--- Task statement ---
Leaving out all pictures, reproduce the entries below exactly, from the first line through the line that contains "none -> orange 1x1 brick [551,175,624,273]".

[Opening Materials provided section]

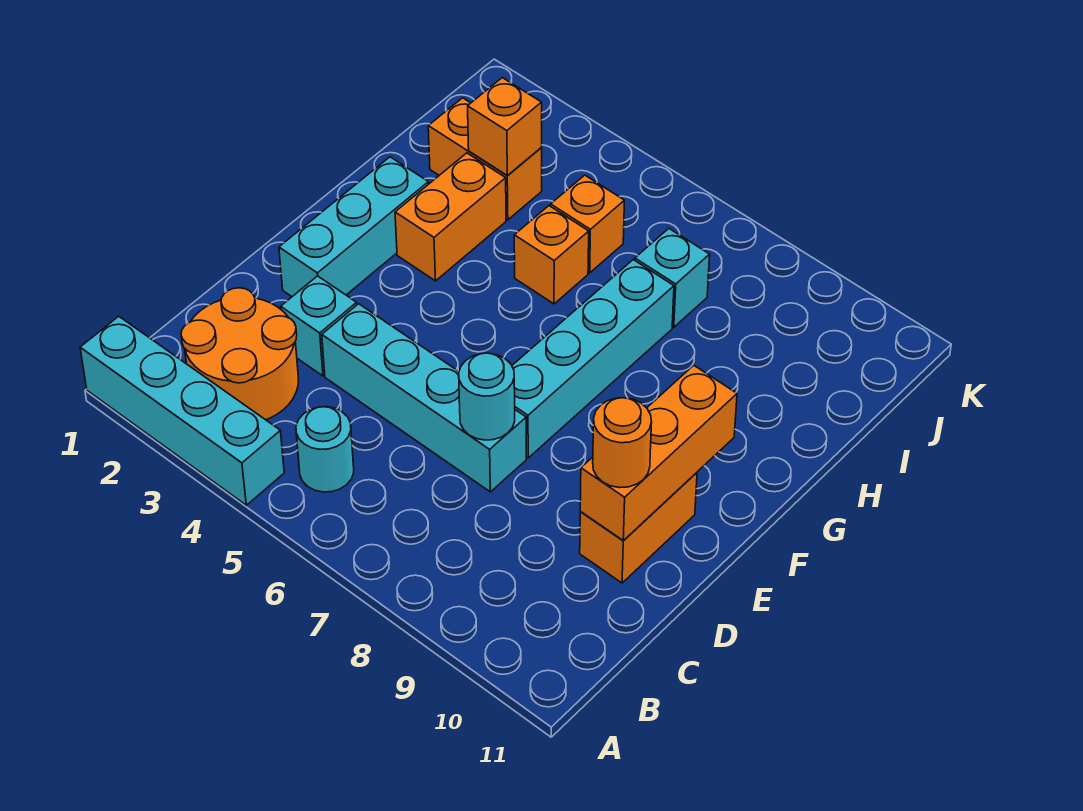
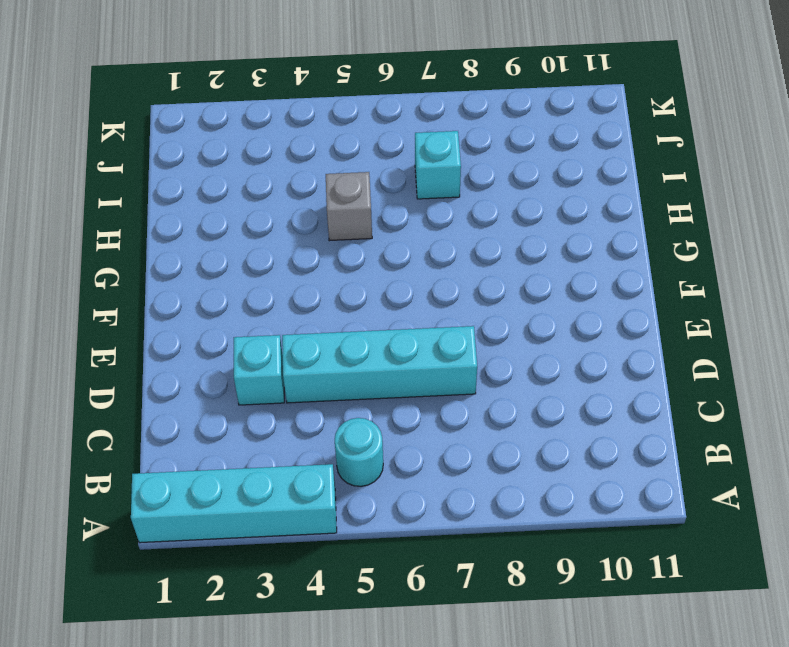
grey 1x1 brick [326,172,372,241] -> orange 1x1 brick [514,206,589,304]
none -> orange 2x2 round brick [181,288,299,420]
none -> orange 1x2 brick [580,473,697,583]
none -> cyan 1x3 brick [279,157,428,297]

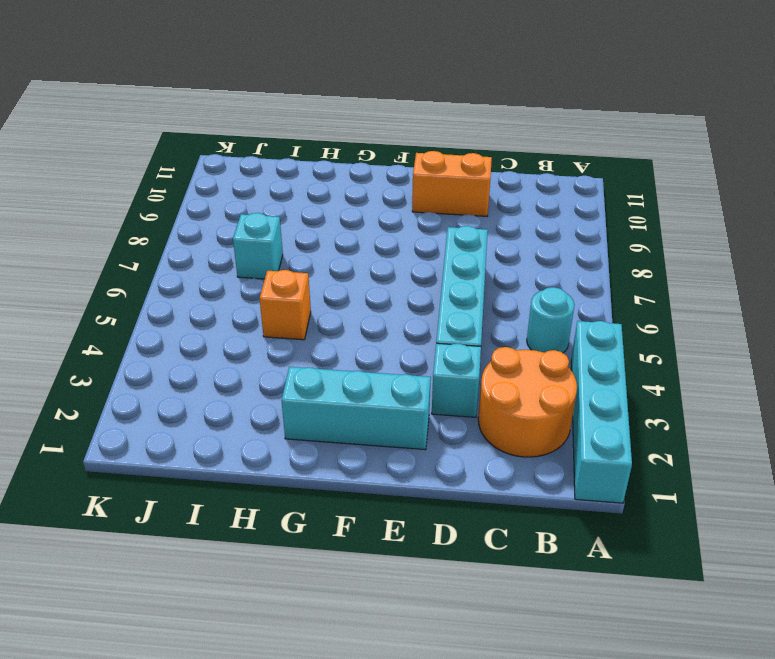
none -> cyan 1x4 brick [512,260,674,458]
none -> orange 1x2 brick [395,153,506,281]
none -> orange 1x2 brick [428,98,542,220]

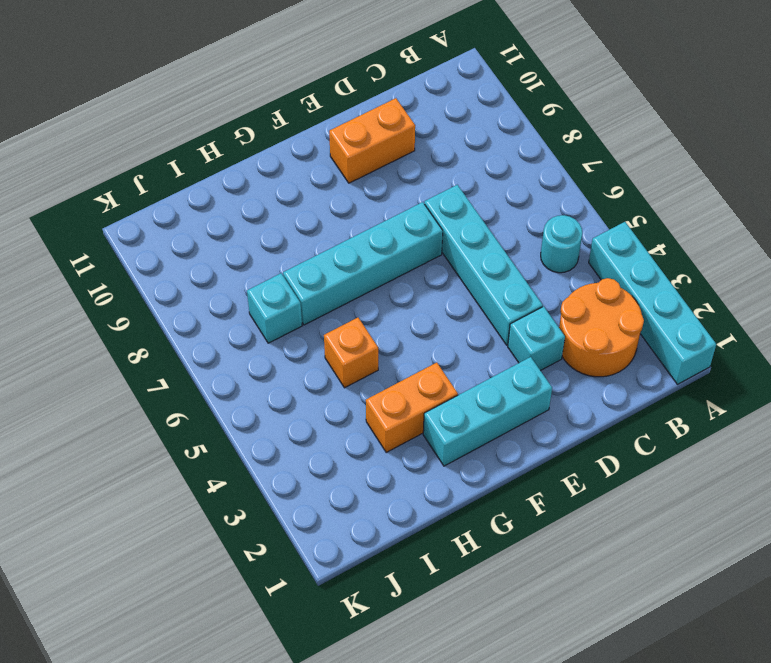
none -> orange 1x2 brick [428,98,542,220]
none -> orange 1x1 brick [551,175,624,273]
none -> cyan 1x1 round brick [459,353,515,440]

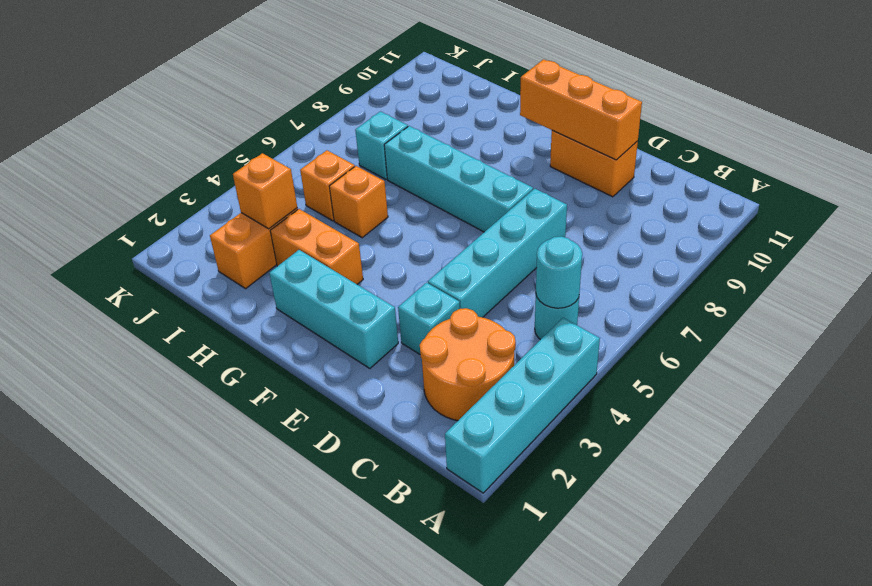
cyan 1x1 round brick [536,236,582,308] -> cyan 1x1 round brick moved to [459,353,515,440]
none -> orange 1x1 round brick [593,398,652,488]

[Closing Materials provided section]

--- Response to this exercise ---
grey 1x1 brick [326,172,372,241] -> orange 1x1 brick [514,206,589,304]
none -> orange 2x2 round brick [181,288,299,420]
none -> orange 1x2 brick [580,473,697,583]
none -> cyan 1x3 brick [279,157,428,297]

none -> cyan 1x4 brick [512,260,674,458]
none -> orange 1x2 brick [395,153,506,281]
none -> orange 1x2 brick [428,98,542,220]

none -> orange 1x2 brick [428,98,542,220]
none -> orange 1x1 brick [551,175,624,273]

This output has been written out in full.